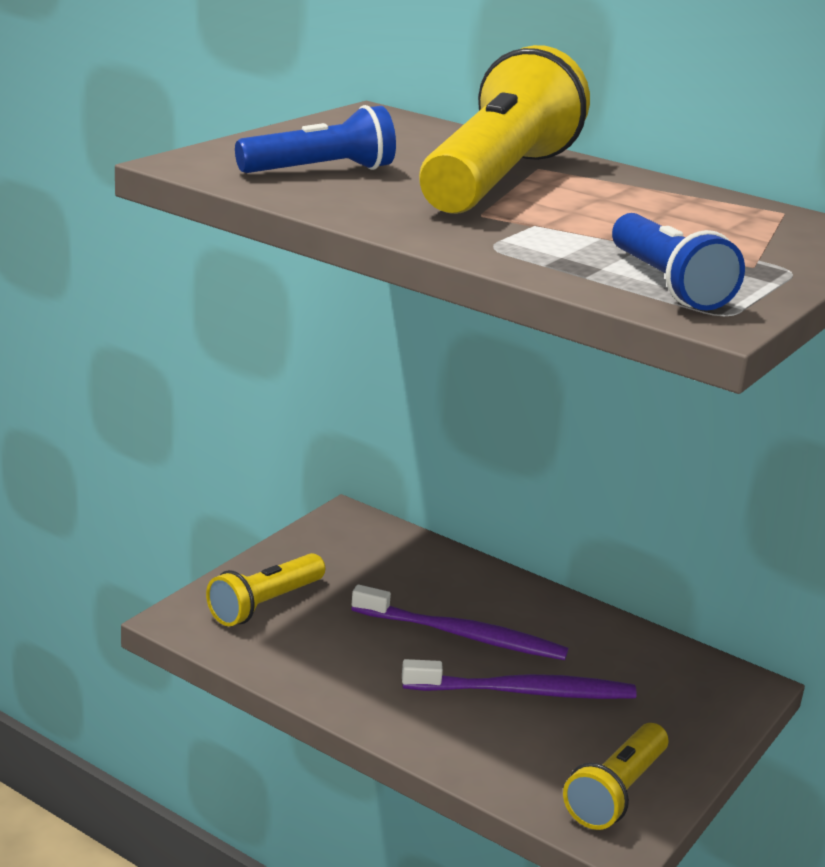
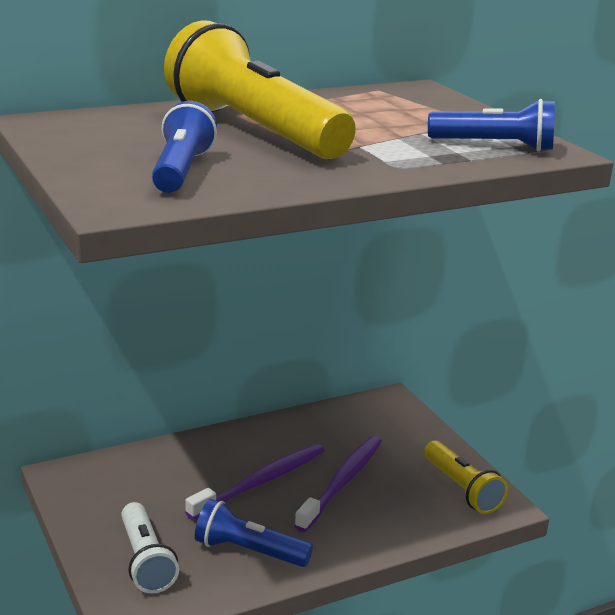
camera: 60 degrees left, 0 degrees up
(265, 604) = (145, 560): yellow flashlight -> white flashlight
(336, 661) = (249, 551): none -> blue flashlight

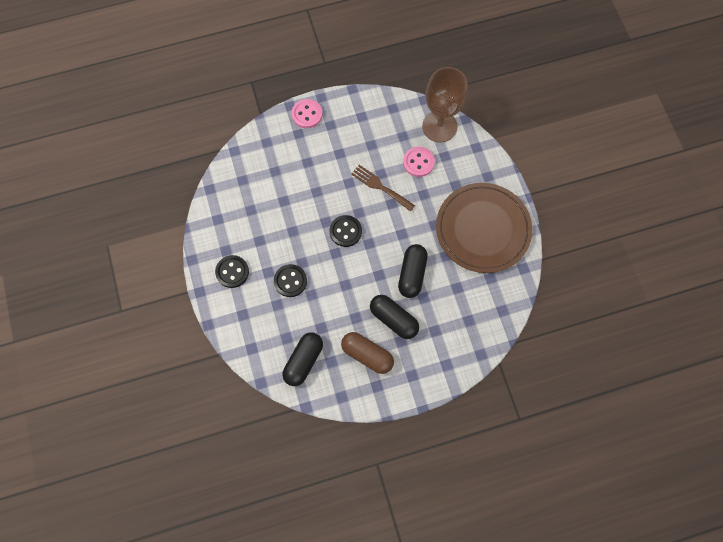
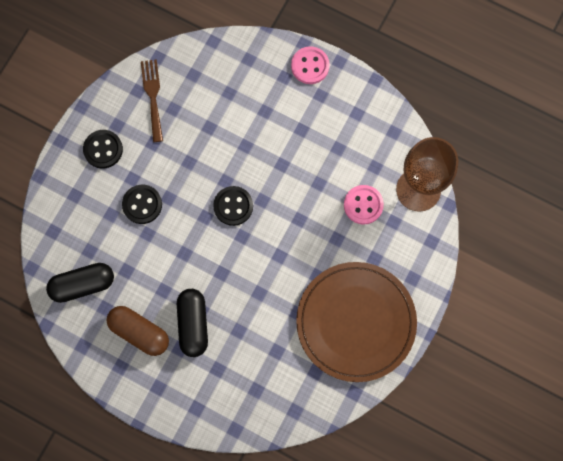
camera: 45 degrees right, 5 degrees up
(367, 355) = (139, 332): brown capsule -> brown capsule turned 45 degrees counterclockwise
(380, 186) = (305, 194): brown fork -> brown fork (153, 96)
(412, 274) = (250, 300): black capsule -> none

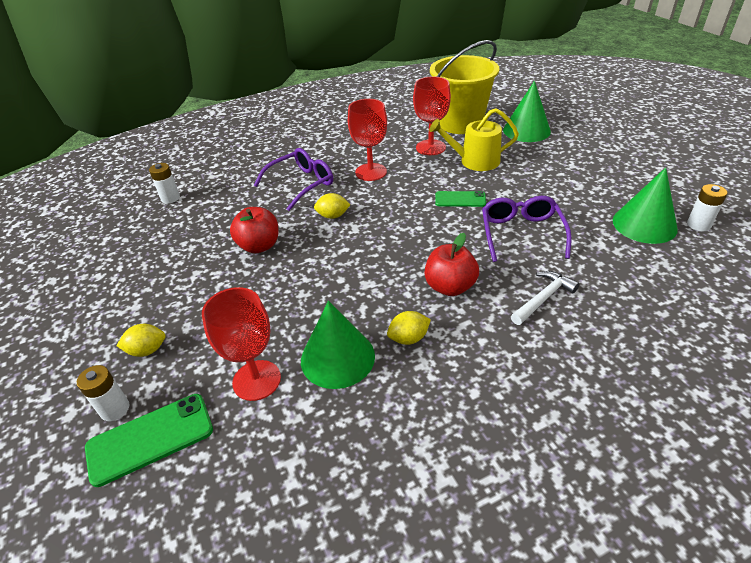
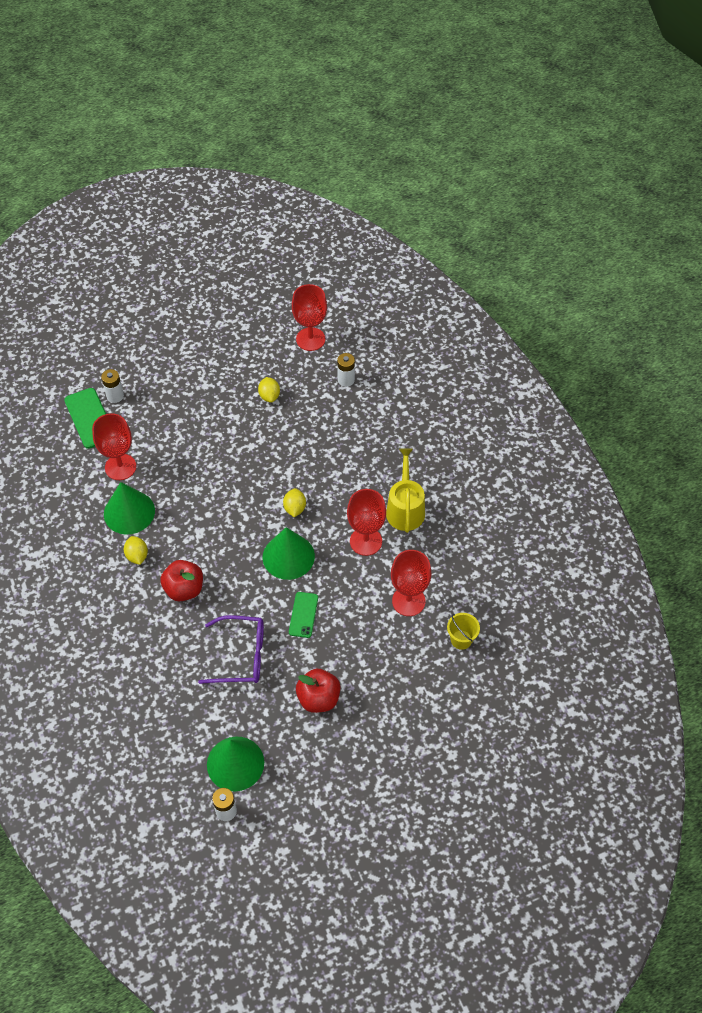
camera: 90 degrees right, 15 degrees up
(101, 226) = (310, 339): none -> red goblet
(147, 350) = (160, 402): yellow lemon -> yellow lemon (269, 396)
(259, 246) = (261, 455): red apple -> red apple (318, 698)
(301, 184) = (353, 481): purple glasses -> none
(460, 124) = (461, 639): yellow bucket -> yellow bucket, size x0.42
(474, 161) = (372, 640): yellow watering can -> yellow watering can (405, 508)
(526, 130) = (434, 707): green cone -> green cone (288, 556)
(543, 298) = (158, 652): white hammer -> none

▬▬▬

- **What is needed**:
Please print exactly the lines running from the line with "(412, 274) = (250, 300): black" through the final line of the material, and nothing more. Keep pictures out.

- **Written reply**:
(412, 274) = (250, 300): black capsule -> none

camera: 90 degrees right, 15 degrees up
(101, 226) = (310, 339): none -> red goblet
(147, 350) = (160, 402): yellow lemon -> yellow lemon (269, 396)
(259, 246) = (261, 455): red apple -> red apple (318, 698)
(301, 184) = (353, 481): purple glasses -> none
(460, 124) = (461, 639): yellow bucket -> yellow bucket, size x0.42
(474, 161) = (372, 640): yellow watering can -> yellow watering can (405, 508)
(526, 130) = (434, 707): green cone -> green cone (288, 556)
(543, 298) = (158, 652): white hammer -> none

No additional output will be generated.